→ WHAT THE TASK ASKS
Repeat the data exactly, leaving out any image.

Source records:
***

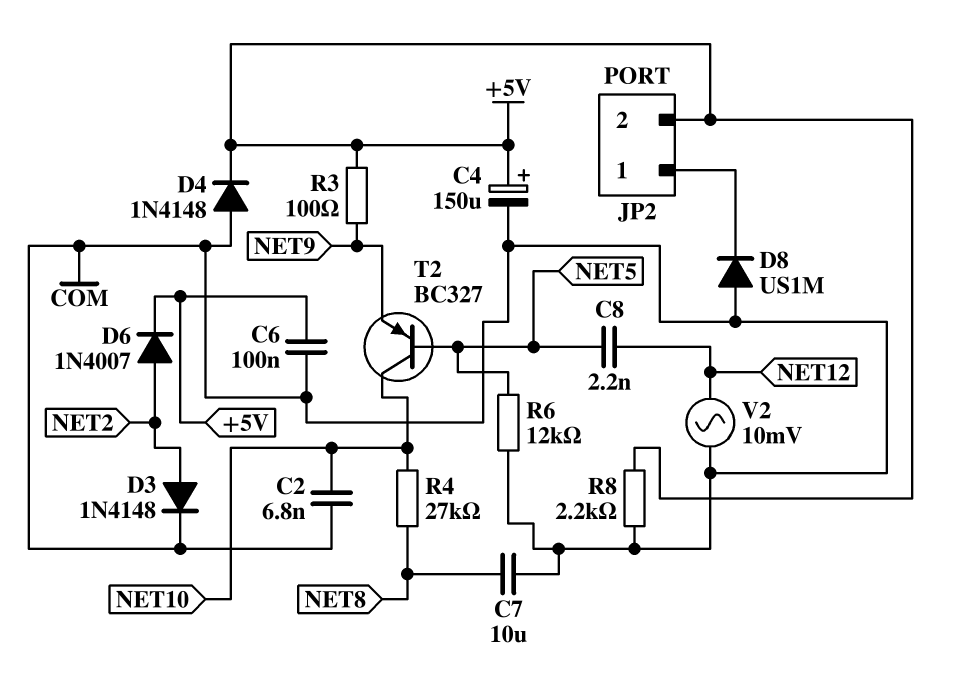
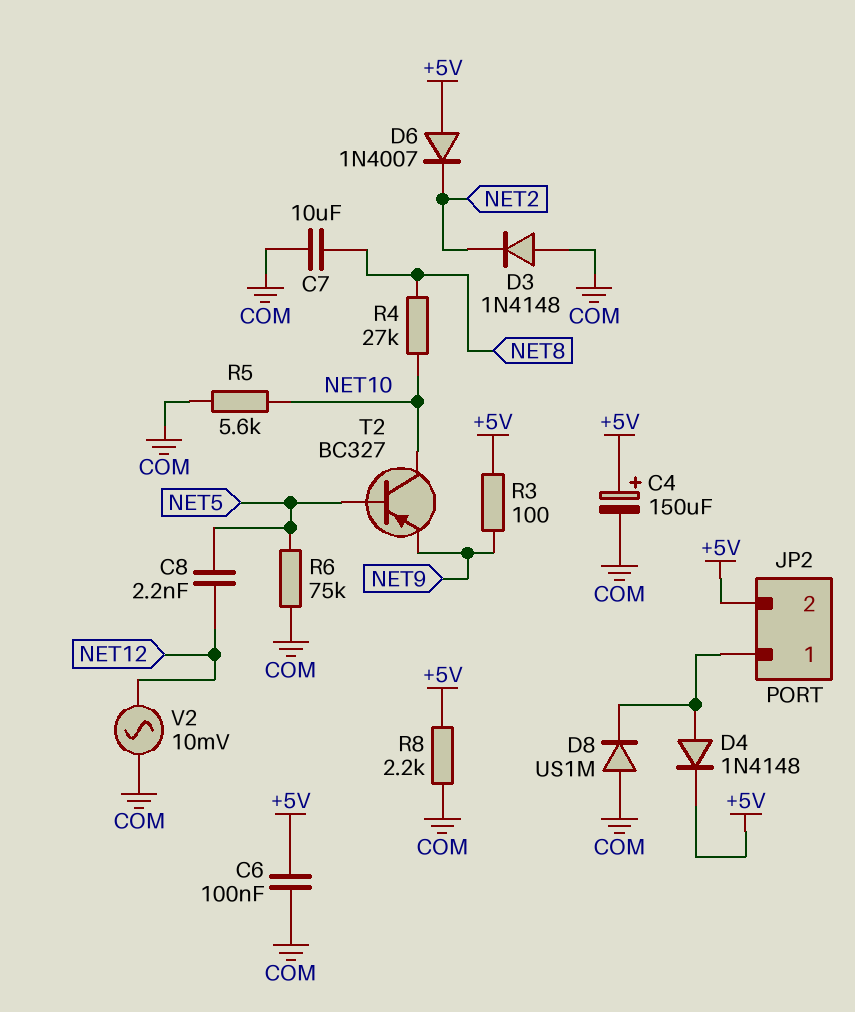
C2: 6.8nF (COM, NET10) -> none
D3: diode 1N4148 (A NET2, K COM) -> diode 1N4148 (A COM, K NET2)
D4: diode 1N4148 (A COM, K +5V) -> diode 1N4148 (A JP2/1, K +5V)
D6: diode 1N4007 (A NET2, K +5V) -> diode 1N4007 (A +5V, K NET2)
R5: none -> 5.6k (COM, NET10)
R6: 12k (COM, NET5) -> 75k (COM, NET5)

***

→ ANSWER BOX
C2: 6.8nF (COM, NET10) -> none
D3: diode 1N4148 (A NET2, K COM) -> diode 1N4148 (A COM, K NET2)
D4: diode 1N4148 (A COM, K +5V) -> diode 1N4148 (A JP2/1, K +5V)
D6: diode 1N4007 (A NET2, K +5V) -> diode 1N4007 (A +5V, K NET2)
R5: none -> 5.6k (COM, NET10)
R6: 12k (COM, NET5) -> 75k (COM, NET5)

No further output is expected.